Print, in exact form, the lines below from the one containing "L1: 47mH (U3/in+, VS) -> 47mH (U1/SW, VS)" through the one containing "U1 pin VIN: VS -> VBAT", and omit all others.

#####

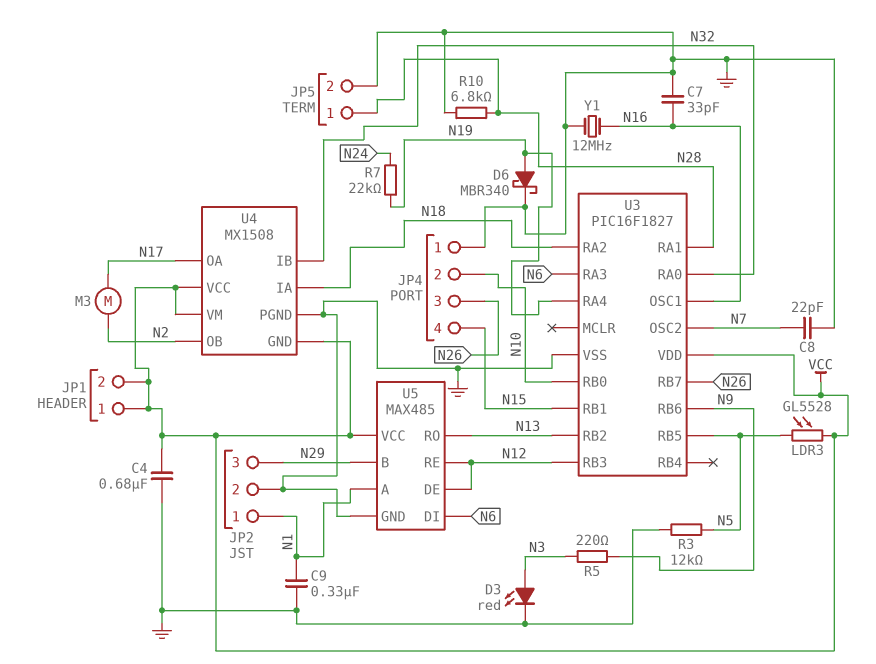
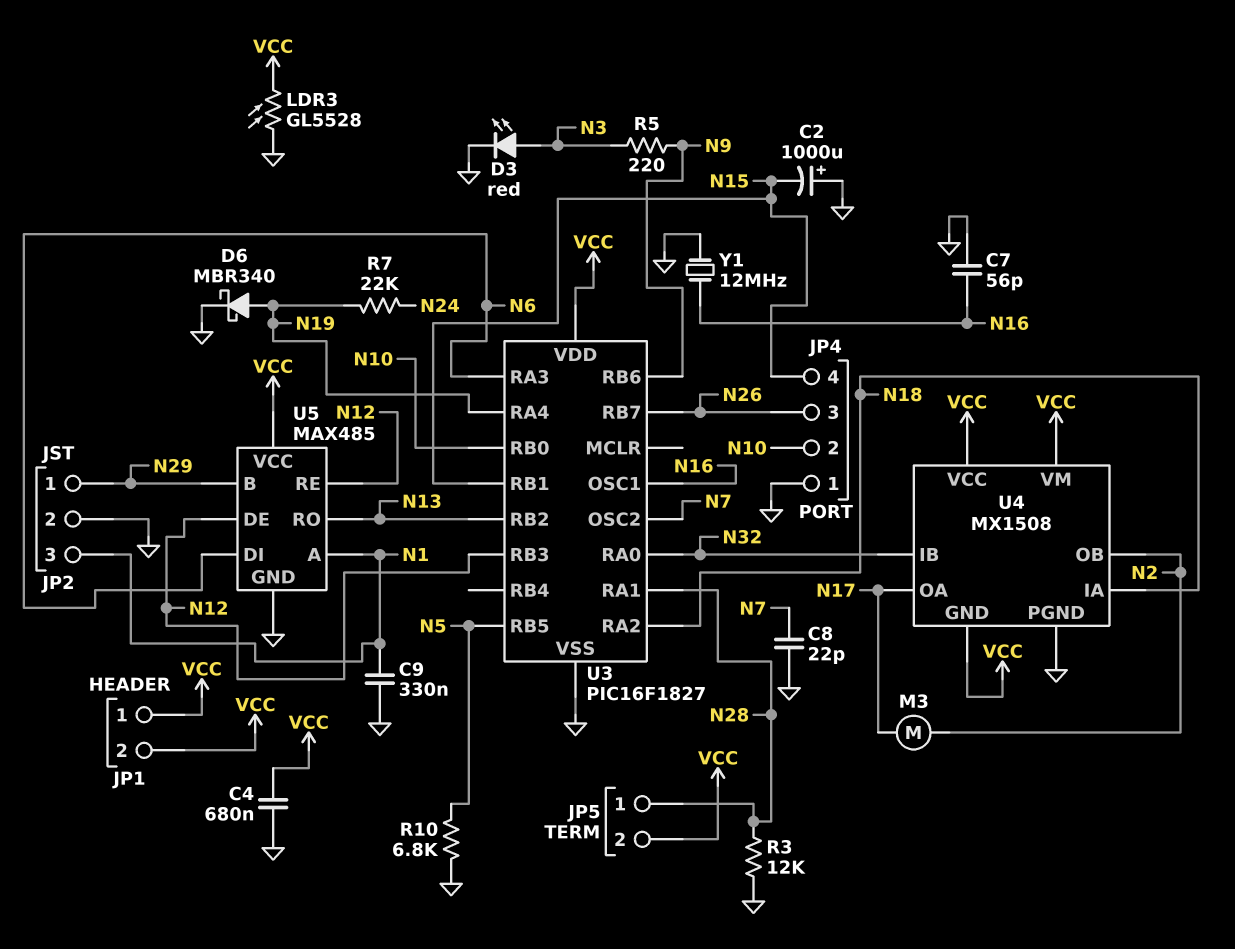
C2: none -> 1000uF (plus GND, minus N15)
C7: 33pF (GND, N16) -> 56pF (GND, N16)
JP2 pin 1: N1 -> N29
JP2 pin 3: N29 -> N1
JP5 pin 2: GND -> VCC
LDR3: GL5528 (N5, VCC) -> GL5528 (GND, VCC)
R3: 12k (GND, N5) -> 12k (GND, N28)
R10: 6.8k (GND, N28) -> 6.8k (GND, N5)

#####

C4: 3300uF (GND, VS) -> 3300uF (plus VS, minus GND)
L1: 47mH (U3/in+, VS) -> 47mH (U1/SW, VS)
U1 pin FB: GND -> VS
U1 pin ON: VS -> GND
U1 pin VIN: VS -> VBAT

#####

Solution for this task:
L1: 47mH (U3/in+, VS) -> 47mH (U1/SW, VS)
U1 pin FB: GND -> VS
U1 pin ON: VS -> GND
U1 pin VIN: VS -> VBAT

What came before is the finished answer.